*GIVEN DATA*:

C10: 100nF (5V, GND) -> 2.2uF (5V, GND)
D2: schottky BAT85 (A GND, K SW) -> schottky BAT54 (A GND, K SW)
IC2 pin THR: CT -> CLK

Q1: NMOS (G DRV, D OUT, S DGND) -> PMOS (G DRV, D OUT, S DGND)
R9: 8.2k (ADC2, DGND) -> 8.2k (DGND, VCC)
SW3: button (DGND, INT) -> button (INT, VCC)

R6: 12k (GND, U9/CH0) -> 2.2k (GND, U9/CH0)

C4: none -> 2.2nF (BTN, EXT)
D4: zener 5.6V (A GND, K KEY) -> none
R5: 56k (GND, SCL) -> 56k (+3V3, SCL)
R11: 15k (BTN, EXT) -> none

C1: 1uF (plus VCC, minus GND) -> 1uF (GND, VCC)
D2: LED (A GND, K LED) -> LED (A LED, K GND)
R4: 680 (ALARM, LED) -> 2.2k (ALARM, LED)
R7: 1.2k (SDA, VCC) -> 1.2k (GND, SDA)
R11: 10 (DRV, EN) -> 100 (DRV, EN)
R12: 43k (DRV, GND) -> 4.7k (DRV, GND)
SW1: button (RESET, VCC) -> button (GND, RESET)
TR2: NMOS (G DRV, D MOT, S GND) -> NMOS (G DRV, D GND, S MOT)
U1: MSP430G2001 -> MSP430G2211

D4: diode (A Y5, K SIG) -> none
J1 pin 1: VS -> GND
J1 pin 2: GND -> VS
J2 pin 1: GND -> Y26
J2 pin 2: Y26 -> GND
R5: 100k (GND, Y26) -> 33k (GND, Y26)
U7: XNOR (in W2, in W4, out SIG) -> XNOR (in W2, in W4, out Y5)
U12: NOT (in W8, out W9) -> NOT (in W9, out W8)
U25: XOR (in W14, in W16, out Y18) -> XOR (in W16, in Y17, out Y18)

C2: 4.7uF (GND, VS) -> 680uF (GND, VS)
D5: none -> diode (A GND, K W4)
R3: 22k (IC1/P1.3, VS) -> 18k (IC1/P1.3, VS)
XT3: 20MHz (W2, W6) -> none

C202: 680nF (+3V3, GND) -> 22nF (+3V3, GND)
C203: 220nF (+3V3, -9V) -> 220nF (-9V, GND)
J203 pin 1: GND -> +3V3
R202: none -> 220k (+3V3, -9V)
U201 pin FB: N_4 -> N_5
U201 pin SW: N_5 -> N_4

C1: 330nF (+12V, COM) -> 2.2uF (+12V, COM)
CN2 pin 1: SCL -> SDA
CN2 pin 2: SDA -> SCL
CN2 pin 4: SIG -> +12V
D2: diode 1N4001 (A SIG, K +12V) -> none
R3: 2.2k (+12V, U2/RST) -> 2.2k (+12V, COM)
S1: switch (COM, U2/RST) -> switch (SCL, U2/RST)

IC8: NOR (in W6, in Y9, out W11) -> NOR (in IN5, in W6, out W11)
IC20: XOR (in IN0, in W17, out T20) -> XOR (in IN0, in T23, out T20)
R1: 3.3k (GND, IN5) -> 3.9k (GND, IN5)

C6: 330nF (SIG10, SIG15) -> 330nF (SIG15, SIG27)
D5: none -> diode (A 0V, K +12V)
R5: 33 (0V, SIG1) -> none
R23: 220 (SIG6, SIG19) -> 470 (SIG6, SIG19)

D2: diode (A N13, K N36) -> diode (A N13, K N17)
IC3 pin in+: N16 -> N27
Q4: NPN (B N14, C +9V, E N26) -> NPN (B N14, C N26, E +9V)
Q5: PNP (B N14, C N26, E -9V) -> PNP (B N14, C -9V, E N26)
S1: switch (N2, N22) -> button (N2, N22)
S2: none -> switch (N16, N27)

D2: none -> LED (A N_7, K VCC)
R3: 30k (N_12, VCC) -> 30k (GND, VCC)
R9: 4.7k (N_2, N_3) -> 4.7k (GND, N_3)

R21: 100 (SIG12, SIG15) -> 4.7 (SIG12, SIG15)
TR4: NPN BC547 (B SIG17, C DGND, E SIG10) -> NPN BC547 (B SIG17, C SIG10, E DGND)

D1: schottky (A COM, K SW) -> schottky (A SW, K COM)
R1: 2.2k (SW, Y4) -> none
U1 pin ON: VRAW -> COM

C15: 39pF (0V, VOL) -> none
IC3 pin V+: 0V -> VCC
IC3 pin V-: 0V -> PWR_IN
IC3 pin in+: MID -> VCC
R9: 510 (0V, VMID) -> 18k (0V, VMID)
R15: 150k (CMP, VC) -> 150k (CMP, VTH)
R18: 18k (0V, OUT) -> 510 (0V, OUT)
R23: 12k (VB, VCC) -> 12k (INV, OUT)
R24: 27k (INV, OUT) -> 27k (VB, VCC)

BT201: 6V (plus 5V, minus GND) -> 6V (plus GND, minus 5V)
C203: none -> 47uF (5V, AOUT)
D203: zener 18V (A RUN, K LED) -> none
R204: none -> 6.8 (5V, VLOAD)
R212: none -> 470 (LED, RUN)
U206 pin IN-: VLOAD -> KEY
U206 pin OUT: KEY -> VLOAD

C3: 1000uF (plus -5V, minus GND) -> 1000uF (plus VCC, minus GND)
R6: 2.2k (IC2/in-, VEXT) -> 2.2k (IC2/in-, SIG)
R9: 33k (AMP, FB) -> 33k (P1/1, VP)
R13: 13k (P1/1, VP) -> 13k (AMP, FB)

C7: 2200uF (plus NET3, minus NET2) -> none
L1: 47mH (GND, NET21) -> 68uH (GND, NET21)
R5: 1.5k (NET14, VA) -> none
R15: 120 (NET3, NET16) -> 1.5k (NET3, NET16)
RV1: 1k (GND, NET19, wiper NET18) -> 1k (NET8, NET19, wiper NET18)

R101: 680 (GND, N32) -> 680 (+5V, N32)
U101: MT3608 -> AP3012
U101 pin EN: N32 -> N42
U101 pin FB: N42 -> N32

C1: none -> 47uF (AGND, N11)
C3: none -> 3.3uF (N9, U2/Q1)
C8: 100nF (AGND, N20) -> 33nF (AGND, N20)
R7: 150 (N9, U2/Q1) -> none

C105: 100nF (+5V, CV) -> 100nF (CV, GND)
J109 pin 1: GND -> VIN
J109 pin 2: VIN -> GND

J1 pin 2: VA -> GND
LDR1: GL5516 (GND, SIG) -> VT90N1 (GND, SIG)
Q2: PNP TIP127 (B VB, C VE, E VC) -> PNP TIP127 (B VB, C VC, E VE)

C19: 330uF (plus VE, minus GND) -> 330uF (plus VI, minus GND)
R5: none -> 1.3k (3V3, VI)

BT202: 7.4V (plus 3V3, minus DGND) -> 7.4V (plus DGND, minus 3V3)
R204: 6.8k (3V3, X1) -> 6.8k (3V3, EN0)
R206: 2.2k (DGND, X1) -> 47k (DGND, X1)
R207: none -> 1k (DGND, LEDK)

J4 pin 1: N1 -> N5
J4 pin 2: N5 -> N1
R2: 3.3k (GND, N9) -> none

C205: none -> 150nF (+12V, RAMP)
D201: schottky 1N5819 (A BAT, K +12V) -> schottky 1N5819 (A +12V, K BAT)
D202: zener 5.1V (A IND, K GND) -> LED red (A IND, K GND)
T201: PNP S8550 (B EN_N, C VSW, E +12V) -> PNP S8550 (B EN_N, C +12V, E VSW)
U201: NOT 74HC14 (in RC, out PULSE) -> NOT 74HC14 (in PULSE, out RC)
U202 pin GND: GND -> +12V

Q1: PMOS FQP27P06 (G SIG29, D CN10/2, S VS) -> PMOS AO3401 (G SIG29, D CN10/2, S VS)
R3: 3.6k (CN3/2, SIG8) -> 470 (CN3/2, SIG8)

*WHAT YOU ARE ASKED TO DO*:
Which of the lines above include the word "schottky"? List those lines.

*ANSWER TO THIS PROBLEM*:
D2: schottky BAT85 (A GND, K SW) -> schottky BAT54 (A GND, K SW)
D1: schottky (A COM, K SW) -> schottky (A SW, K COM)
D201: schottky 1N5819 (A BAT, K +12V) -> schottky 1N5819 (A +12V, K BAT)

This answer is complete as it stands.